- [TASK ITEM]:
Every line from the one containing "(301, 343) = (273, 299): red battery -> none" to the end of the records below, written out word for word, is the whole answer.

====== STORED DATA

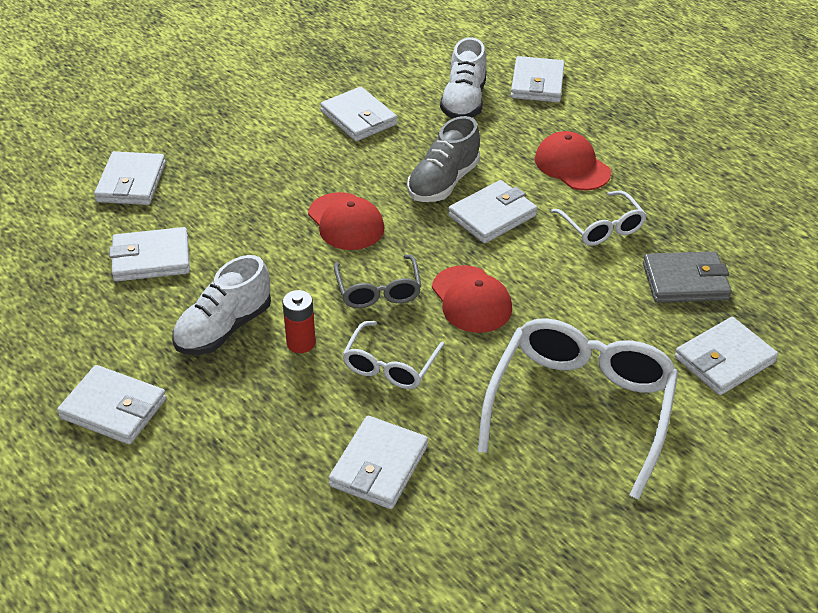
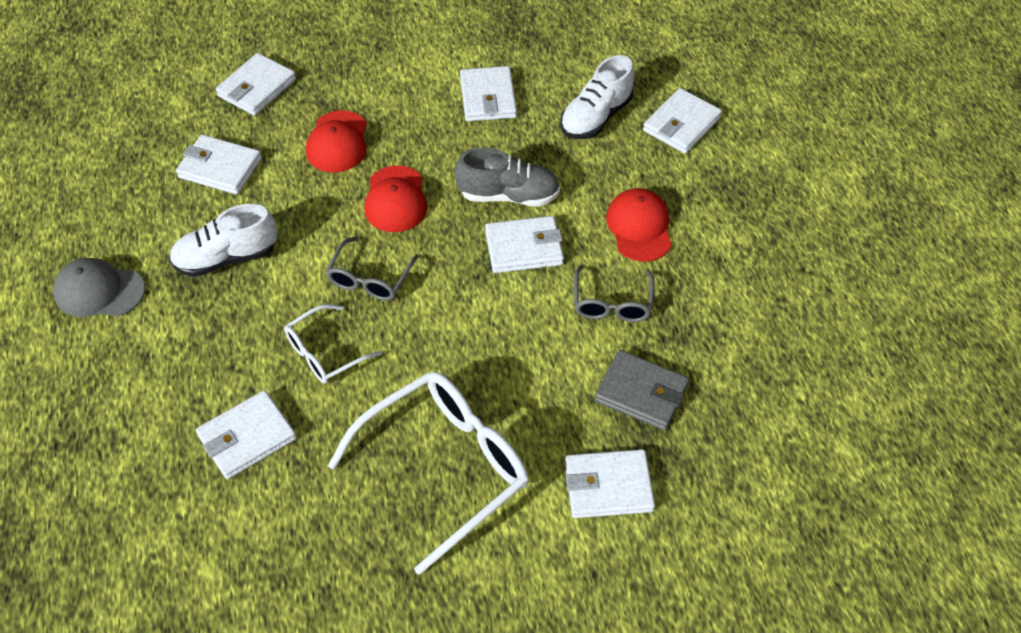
camera: 30 degrees right, 10 degrees up
(114, 408) = (99, 291): white wallet -> grey cap
(301, 343) = (273, 299): red battery -> none
(443, 182) = (508, 195): grey shoe -> grey shoe turned 150 degrees counterclockwise
(471, 299) = (438, 322): red cap -> red cap (337, 142)
(602, 227) = (612, 303): white glasses -> grey glasses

============

- [EXERCISE RESULT]:
(301, 343) = (273, 299): red battery -> none
(443, 182) = (508, 195): grey shoe -> grey shoe turned 150 degrees counterclockwise
(471, 299) = (438, 322): red cap -> red cap (337, 142)
(602, 227) = (612, 303): white glasses -> grey glasses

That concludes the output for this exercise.